▶ **EXTRACTED INFORMATION**:
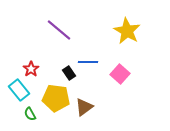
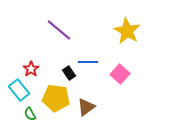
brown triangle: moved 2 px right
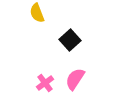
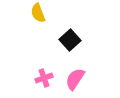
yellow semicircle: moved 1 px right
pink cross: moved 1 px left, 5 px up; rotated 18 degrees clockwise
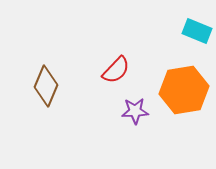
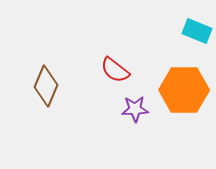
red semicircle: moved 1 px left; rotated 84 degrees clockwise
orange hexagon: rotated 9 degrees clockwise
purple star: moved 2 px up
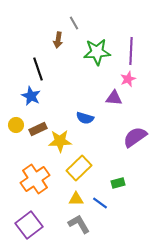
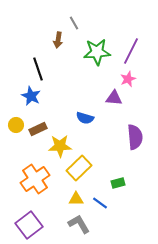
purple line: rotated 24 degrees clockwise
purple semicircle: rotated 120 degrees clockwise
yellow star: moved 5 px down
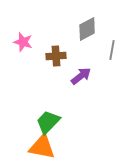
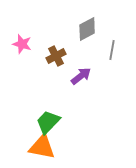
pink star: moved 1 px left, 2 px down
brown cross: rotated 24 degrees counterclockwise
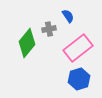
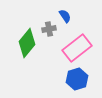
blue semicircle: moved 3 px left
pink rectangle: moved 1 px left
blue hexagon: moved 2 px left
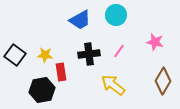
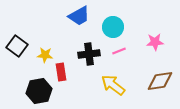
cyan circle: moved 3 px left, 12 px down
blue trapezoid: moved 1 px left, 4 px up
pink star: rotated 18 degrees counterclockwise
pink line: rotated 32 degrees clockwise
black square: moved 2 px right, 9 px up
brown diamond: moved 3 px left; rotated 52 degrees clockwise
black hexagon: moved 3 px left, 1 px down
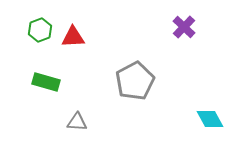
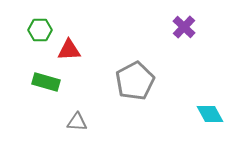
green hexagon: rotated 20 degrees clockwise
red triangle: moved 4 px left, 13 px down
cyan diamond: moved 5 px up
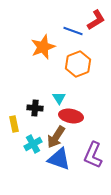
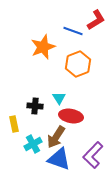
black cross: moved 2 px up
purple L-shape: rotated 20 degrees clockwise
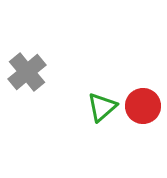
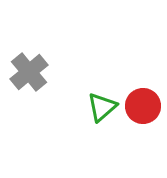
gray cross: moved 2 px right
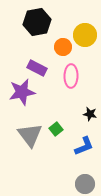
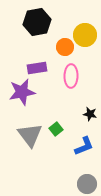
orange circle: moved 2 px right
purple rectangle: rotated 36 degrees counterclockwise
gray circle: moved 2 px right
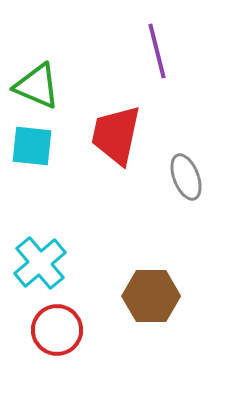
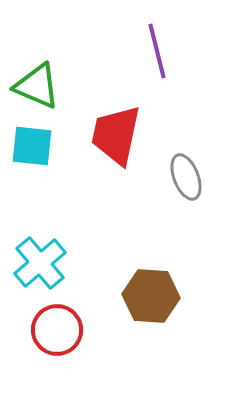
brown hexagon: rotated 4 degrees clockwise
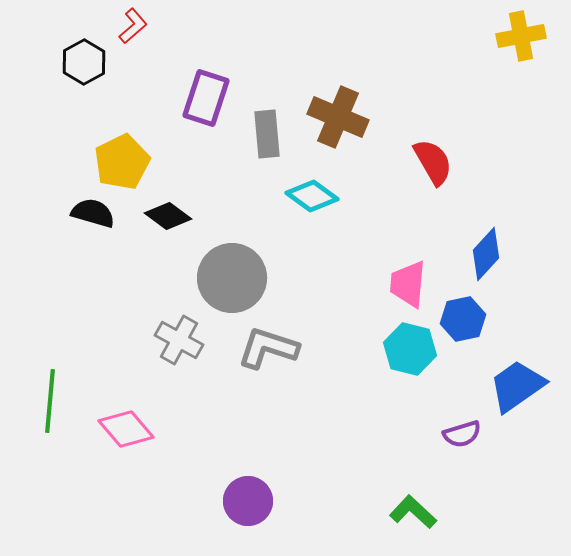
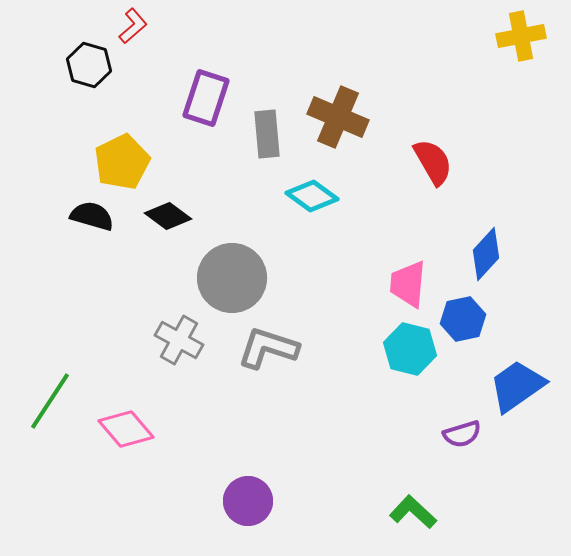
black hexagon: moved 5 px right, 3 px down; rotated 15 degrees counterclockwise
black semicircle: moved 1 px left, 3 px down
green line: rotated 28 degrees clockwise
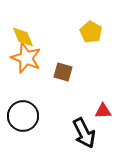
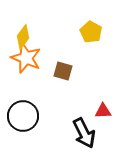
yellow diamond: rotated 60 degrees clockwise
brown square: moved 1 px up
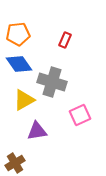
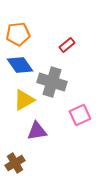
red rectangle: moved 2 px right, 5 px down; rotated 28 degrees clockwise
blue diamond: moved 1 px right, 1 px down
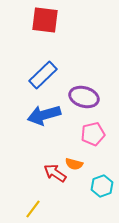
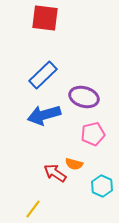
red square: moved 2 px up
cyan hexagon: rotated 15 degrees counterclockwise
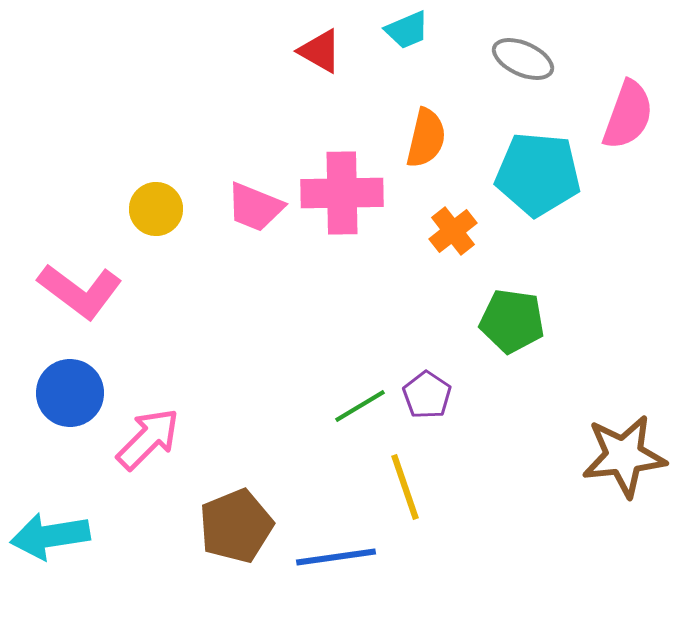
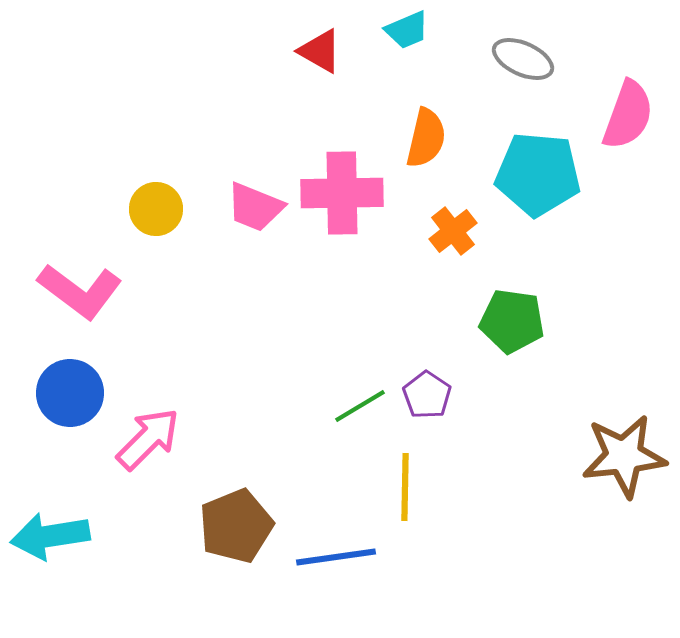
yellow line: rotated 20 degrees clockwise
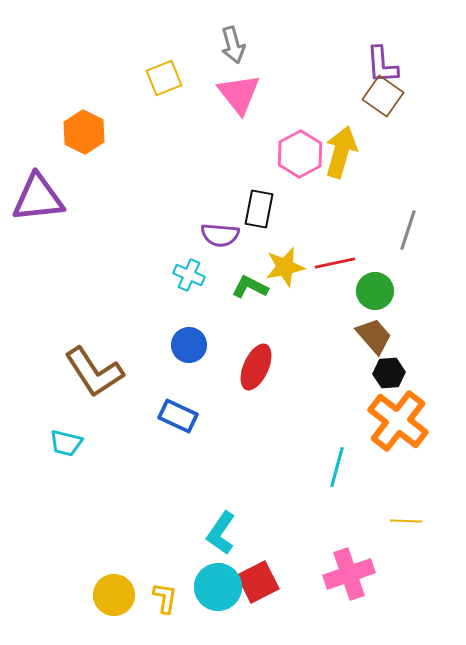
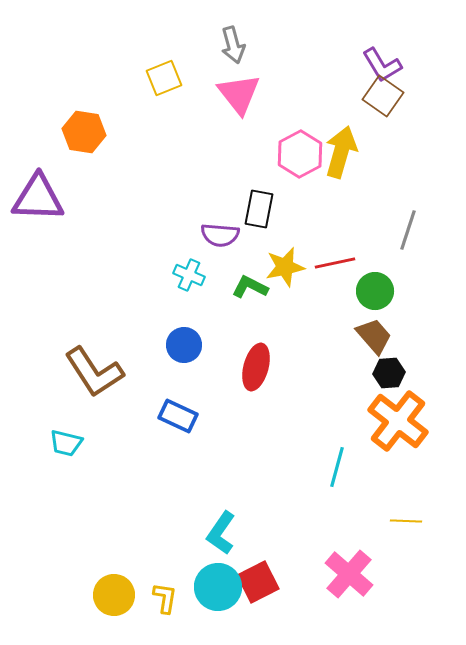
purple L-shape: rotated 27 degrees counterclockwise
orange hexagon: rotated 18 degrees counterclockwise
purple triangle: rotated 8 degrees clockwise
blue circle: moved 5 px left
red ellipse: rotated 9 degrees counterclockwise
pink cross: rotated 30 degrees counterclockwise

▶ **YOUR GOAL**:
Make an exact copy of the listing above. Its pictures are not needed.

▶ **ANSWER TO THIS TASK**:
brown triangle: moved 2 px right
yellow semicircle: moved 1 px right
pink cross: moved 1 px left, 5 px up; rotated 18 degrees clockwise
red semicircle: moved 1 px left; rotated 84 degrees clockwise
orange hexagon: rotated 9 degrees clockwise
purple star: moved 2 px up
purple line: rotated 24 degrees clockwise
purple semicircle: rotated 120 degrees clockwise
yellow star: moved 5 px down
pink star: moved 1 px left, 2 px down
brown cross: rotated 24 degrees counterclockwise
blue semicircle: moved 3 px left
pink rectangle: moved 1 px left
blue hexagon: moved 2 px left
cyan circle: moved 3 px left, 12 px down
blue trapezoid: moved 1 px left, 4 px up
pink star: rotated 18 degrees counterclockwise
pink line: rotated 32 degrees clockwise
black square: moved 2 px right, 9 px up
brown diamond: moved 3 px left; rotated 52 degrees clockwise
black hexagon: moved 3 px left, 1 px down
green hexagon: rotated 20 degrees clockwise
red triangle: moved 4 px left, 13 px down
cyan diamond: moved 5 px up
black cross: moved 2 px up
purple L-shape: rotated 20 degrees clockwise
gray cross: moved 2 px right
orange circle: moved 2 px right
purple rectangle: rotated 36 degrees counterclockwise
gray circle: moved 2 px right
brown hexagon: rotated 4 degrees clockwise
black hexagon: moved 5 px right, 3 px down; rotated 15 degrees counterclockwise
black semicircle: moved 1 px left, 3 px down
green line: rotated 28 degrees clockwise
yellow diamond: rotated 60 degrees clockwise
brown square: moved 1 px up
red rectangle: moved 2 px right, 5 px down; rotated 28 degrees clockwise
blue diamond: moved 1 px right, 1 px down
red square: moved 2 px up
cyan hexagon: rotated 15 degrees counterclockwise
yellow line: rotated 20 degrees clockwise
purple L-shape: rotated 27 degrees counterclockwise
orange hexagon: rotated 18 degrees counterclockwise
purple triangle: rotated 8 degrees clockwise
blue circle: moved 5 px left
red ellipse: rotated 9 degrees counterclockwise
pink cross: rotated 30 degrees counterclockwise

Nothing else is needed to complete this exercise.